What is needed:
With the pictures left out, please return exactly the line holding "LCD3 pin SCL: RX -> D1" and each following line until the entries end.

Content revision data:
******************************

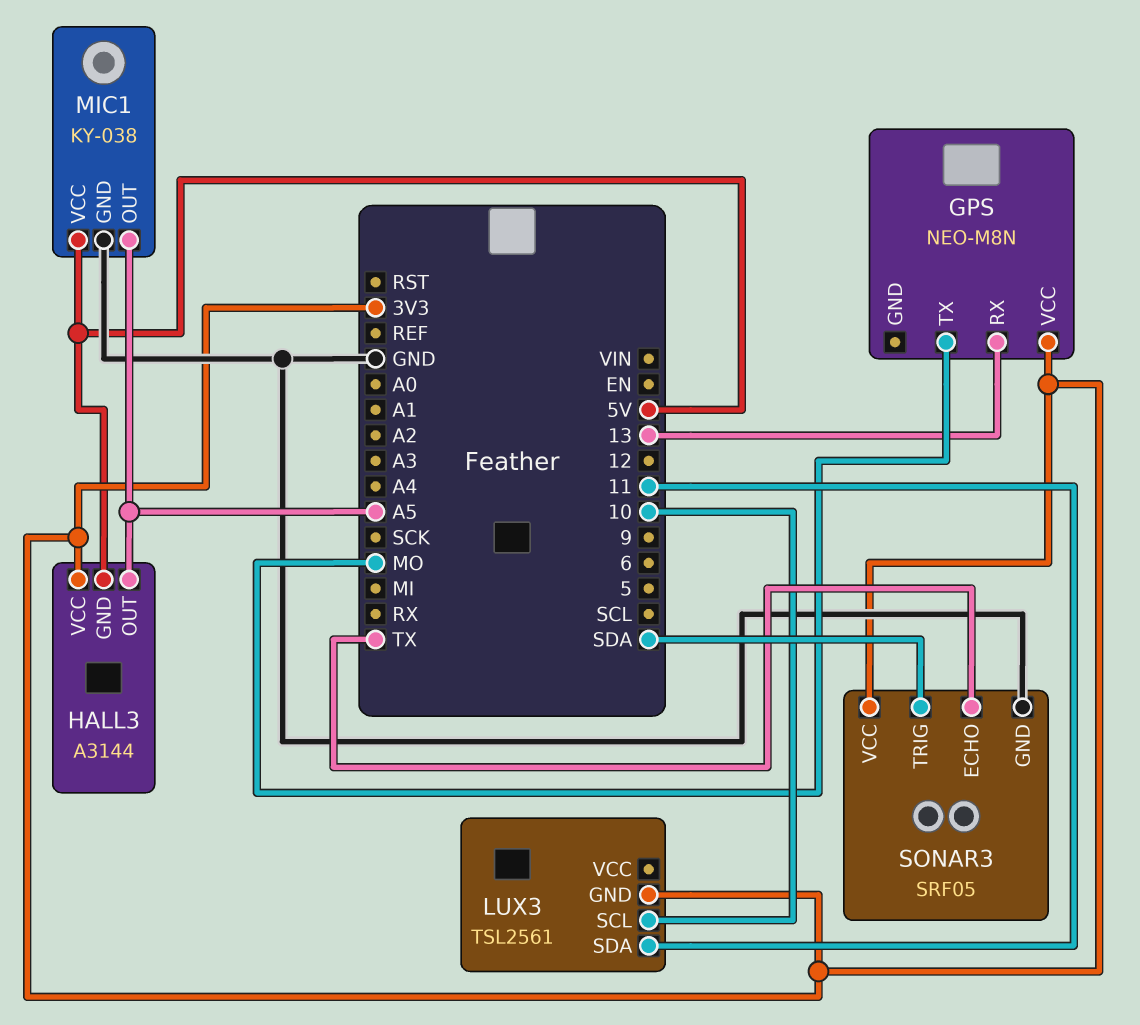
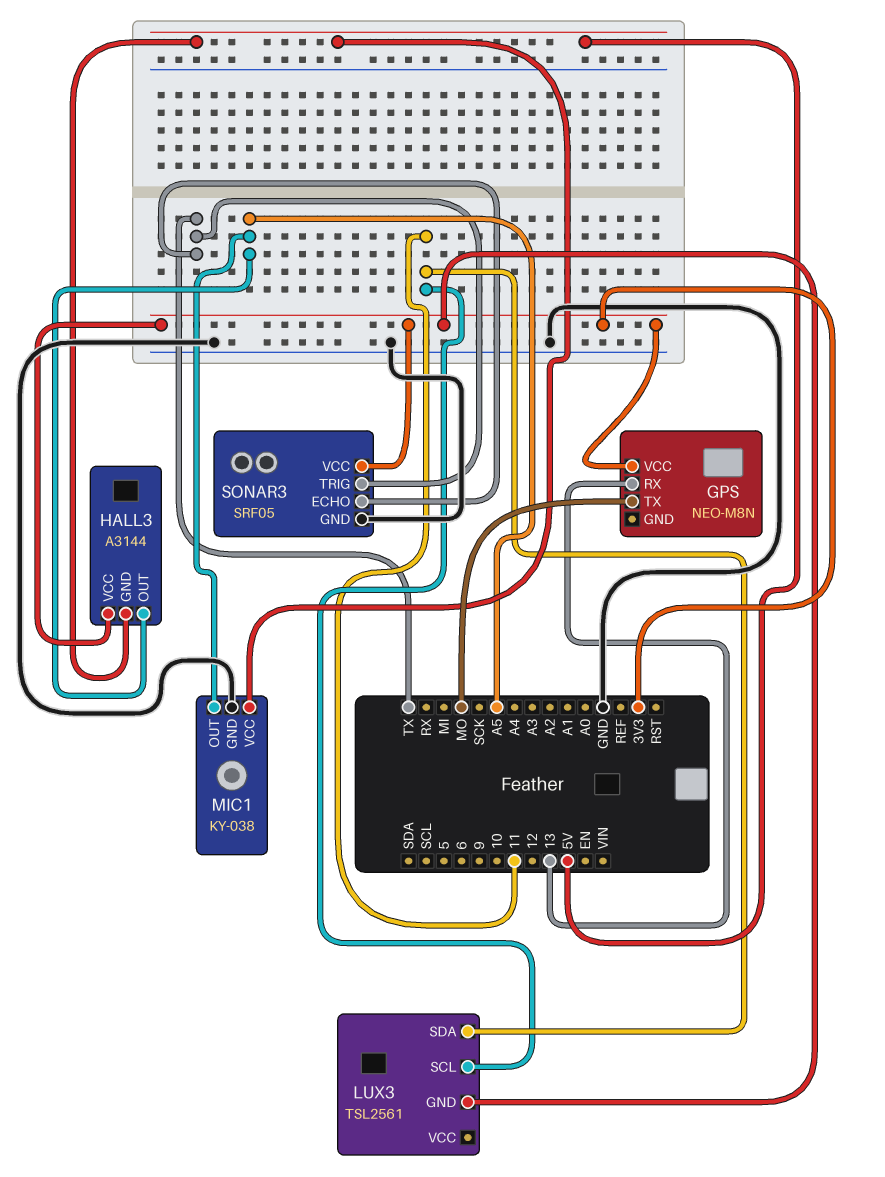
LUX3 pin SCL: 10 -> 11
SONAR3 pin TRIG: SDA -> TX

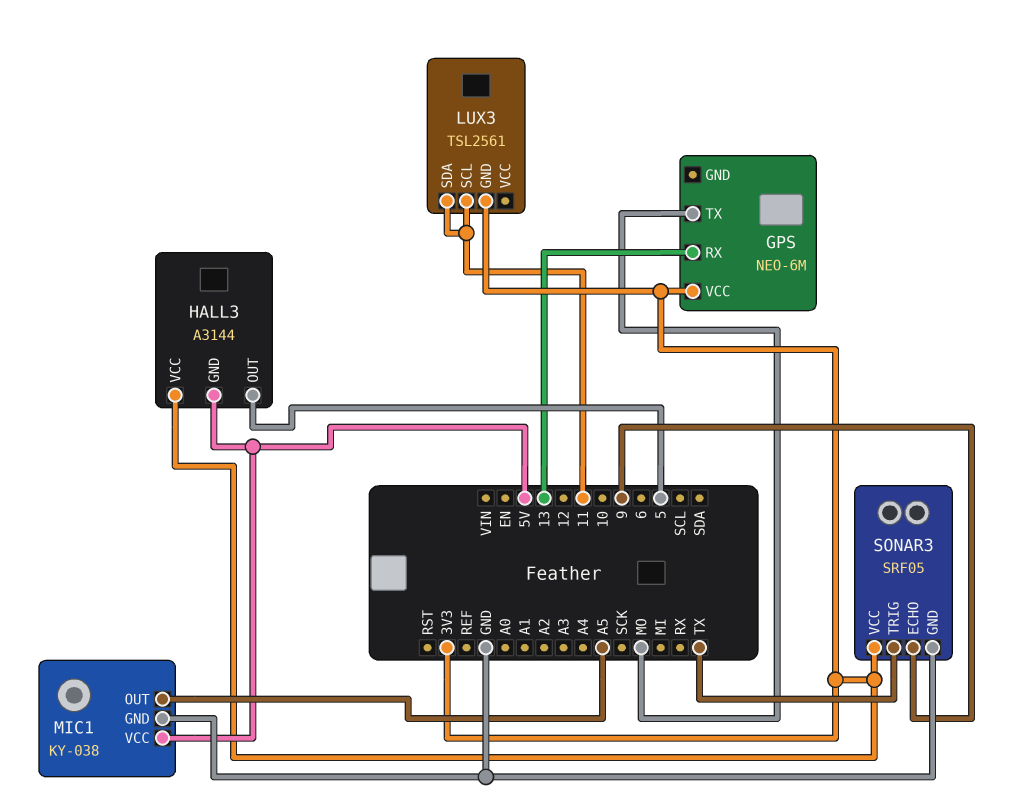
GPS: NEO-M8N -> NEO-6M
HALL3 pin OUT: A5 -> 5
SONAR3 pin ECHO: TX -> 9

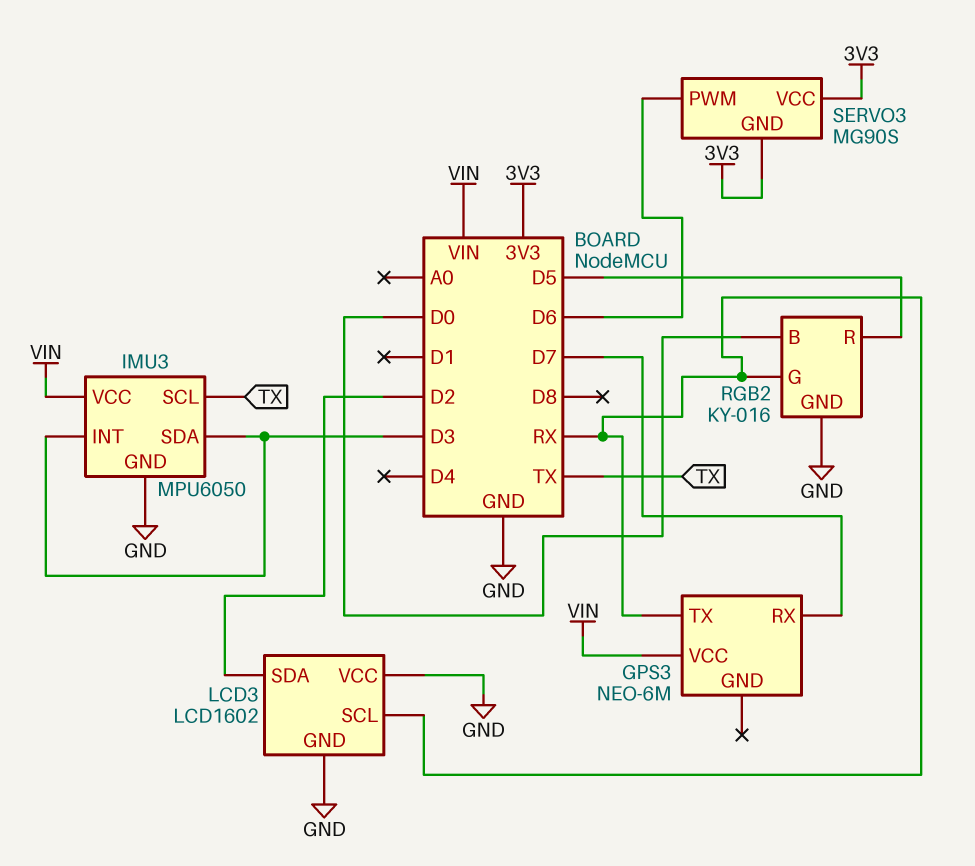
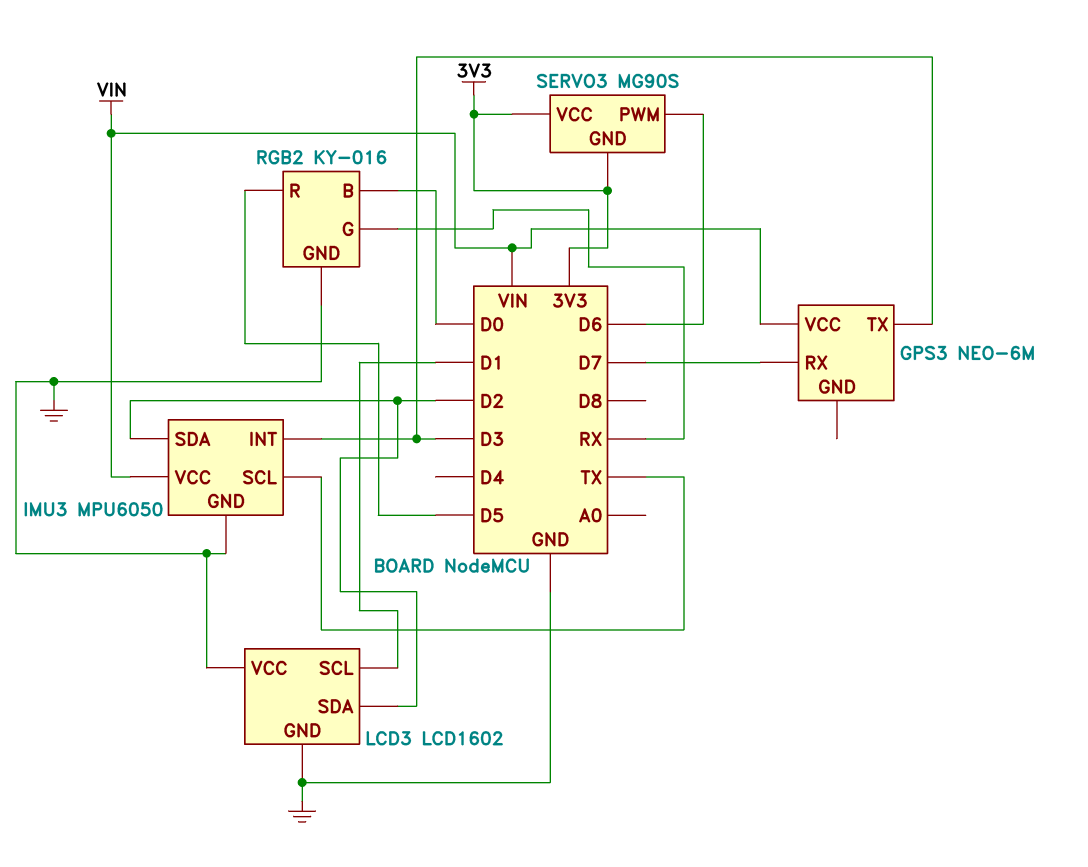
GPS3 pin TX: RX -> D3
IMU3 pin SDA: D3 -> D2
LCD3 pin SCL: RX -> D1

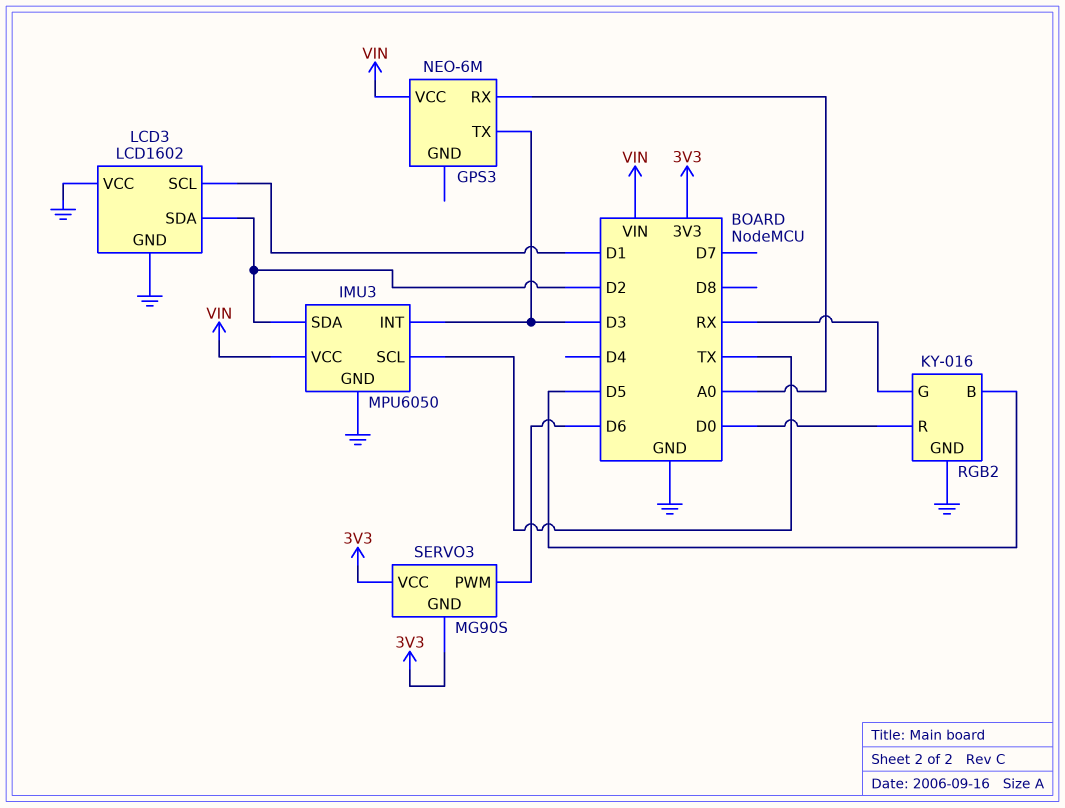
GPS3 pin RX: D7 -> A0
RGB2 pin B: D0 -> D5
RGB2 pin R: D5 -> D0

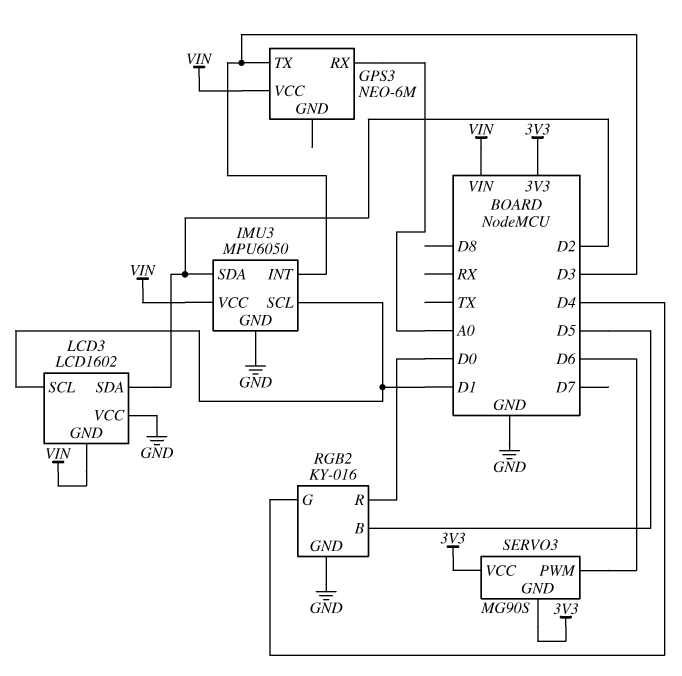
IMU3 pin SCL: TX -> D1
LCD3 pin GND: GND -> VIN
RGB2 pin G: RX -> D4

******************************

Answer box:
LCD3 pin SCL: RX -> D1

GPS3 pin RX: D7 -> A0
RGB2 pin B: D0 -> D5
RGB2 pin R: D5 -> D0

IMU3 pin SCL: TX -> D1
LCD3 pin GND: GND -> VIN
RGB2 pin G: RX -> D4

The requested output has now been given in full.